- _AIM OF THE EXERCISE_
Please write out the full listing beneath this line exactly, skipping its images.

EXERCISE DATA Block Start

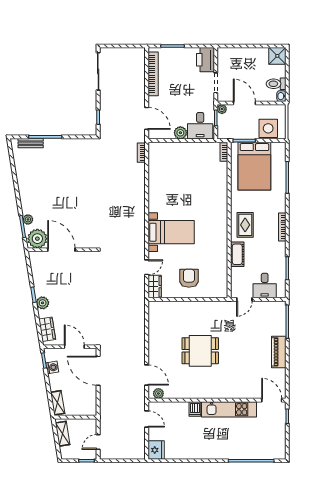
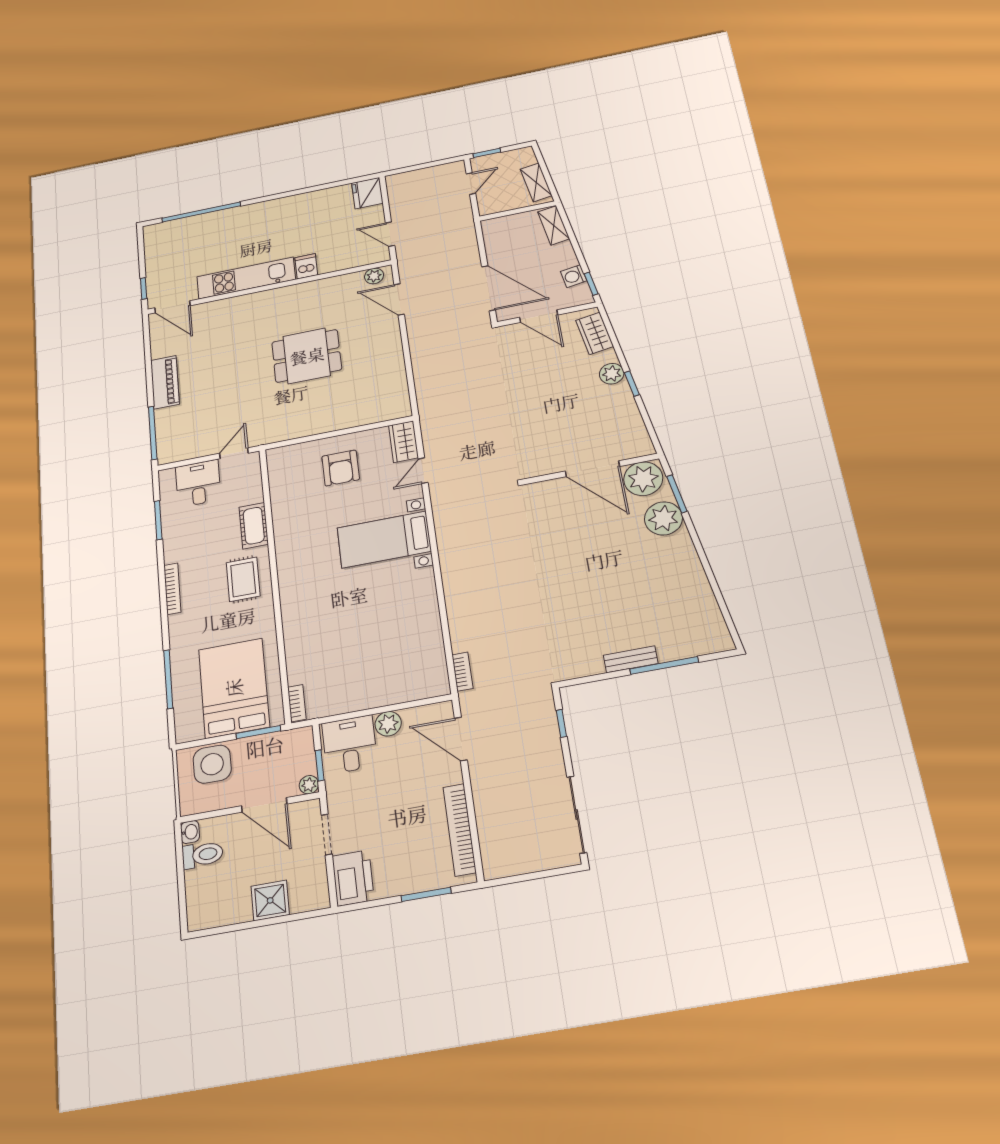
shower: (277, 56) -> (270, 900), moved
bench: (31, 143) -> (631, 659), moved
plant: (28, 219) -> (663, 518), width x1.87, depth x1.87

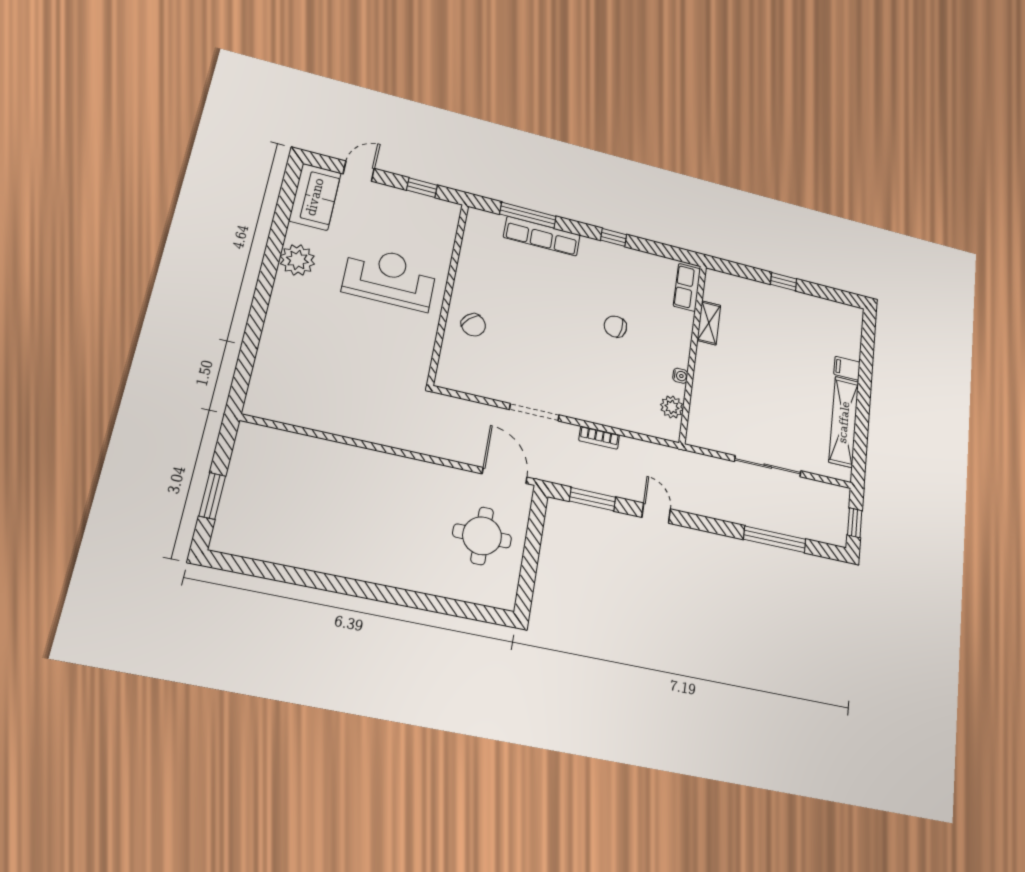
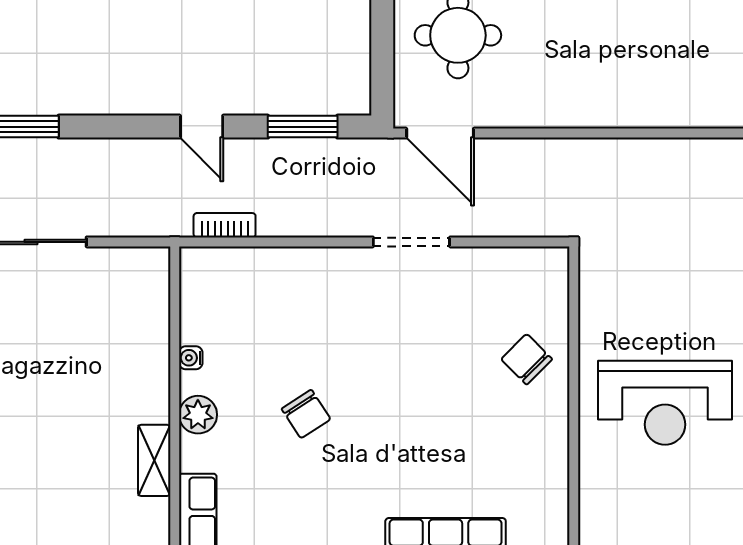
chair: (615, 327) -> (306, 414), turned 48
plant: (672, 407) -> (198, 415), moved
bookcase: (599, 438) -> (225, 225), moved

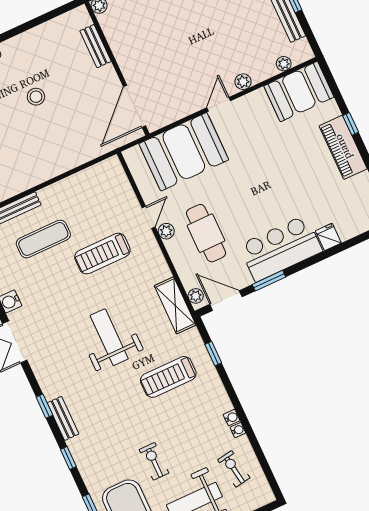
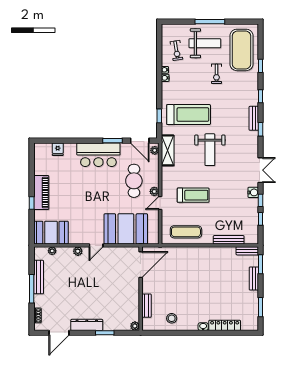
stool: (36, 97) -> (172, 318), moved
fridge: (328, 237) -> (58, 149), moved
exercise mat: (43, 239) -> (186, 232), moved
treadmill: (168, 377) -> (189, 115), width x1.37, depth x1.38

EXERCISE DATA Block End

- _TASK OUTPUT_
shower: (277, 56) -> (270, 900), moved
bench: (31, 143) -> (631, 659), moved
plant: (28, 219) -> (663, 518), width x1.87, depth x1.87

chair: (615, 327) -> (306, 414), turned 48
plant: (672, 407) -> (198, 415), moved
bookcase: (599, 438) -> (225, 225), moved

stool: (36, 97) -> (172, 318), moved
fridge: (328, 237) -> (58, 149), moved
exercise mat: (43, 239) -> (186, 232), moved
treadmill: (168, 377) -> (189, 115), width x1.37, depth x1.38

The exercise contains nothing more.